Given records below:
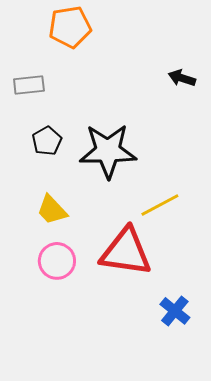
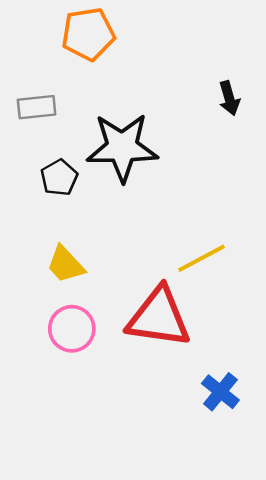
black arrow: (182, 78) -> (229, 98), turned -124
black star: (108, 151) -> (122, 147), moved

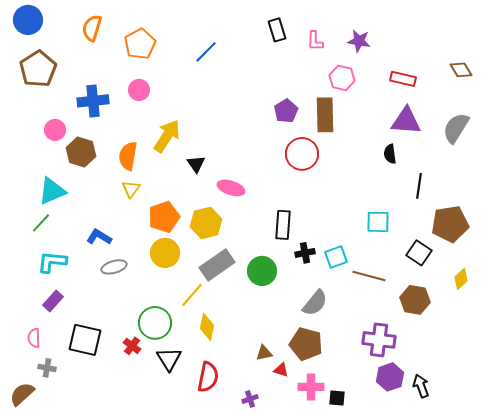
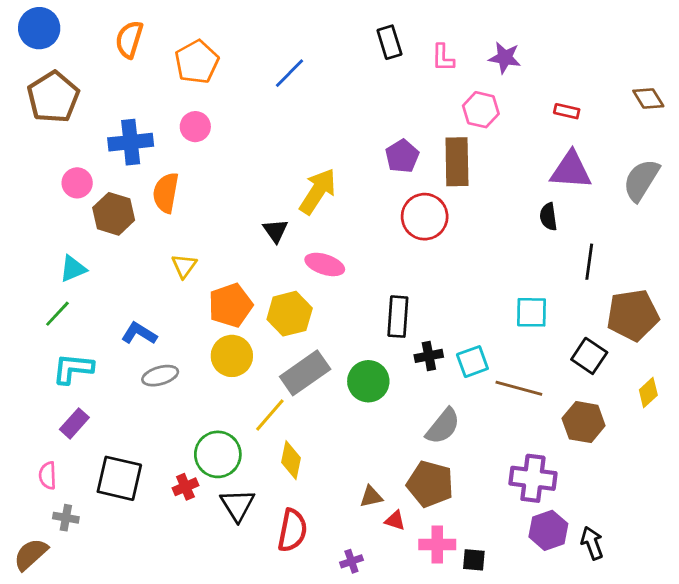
red rectangle: (403, 79) -> (567, 111), size x0.7
yellow arrow: (167, 136) -> (318, 191), moved
orange semicircle: (128, 156) -> (166, 193), moved
cyan triangle: (52, 191) -> (73, 269), size x0.7
red cross: (132, 346) -> (185, 487), turned 30

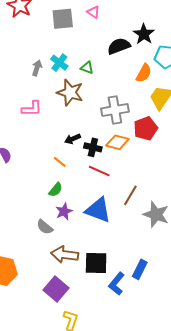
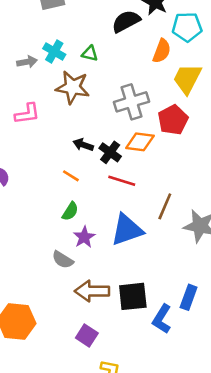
gray arrow: (37, 68) -> (27, 62), turned 70
black arrow: (73, 139) -> (83, 145), turned 49
black cross: (93, 147) -> (110, 152), turned 30
blue triangle: (98, 210) -> (127, 230), turned -32
purple square: (56, 289) -> (87, 336), size x0.7

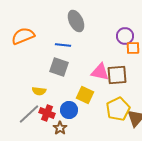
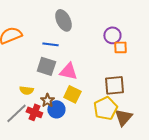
pink triangle: (100, 72) -> (68, 71), moved
brown square: (117, 75) -> (114, 85), moved
brown star: (60, 128) -> (47, 100), moved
End of Given records.
Report every line from the material above that mentions the word "arrow".

black arrow: (182, 78) -> (229, 98), turned -124
yellow arrow: (167, 136) -> (318, 191), moved
gray arrow: (37, 68) -> (27, 62), turned 70
black arrow: (73, 139) -> (83, 145), turned 49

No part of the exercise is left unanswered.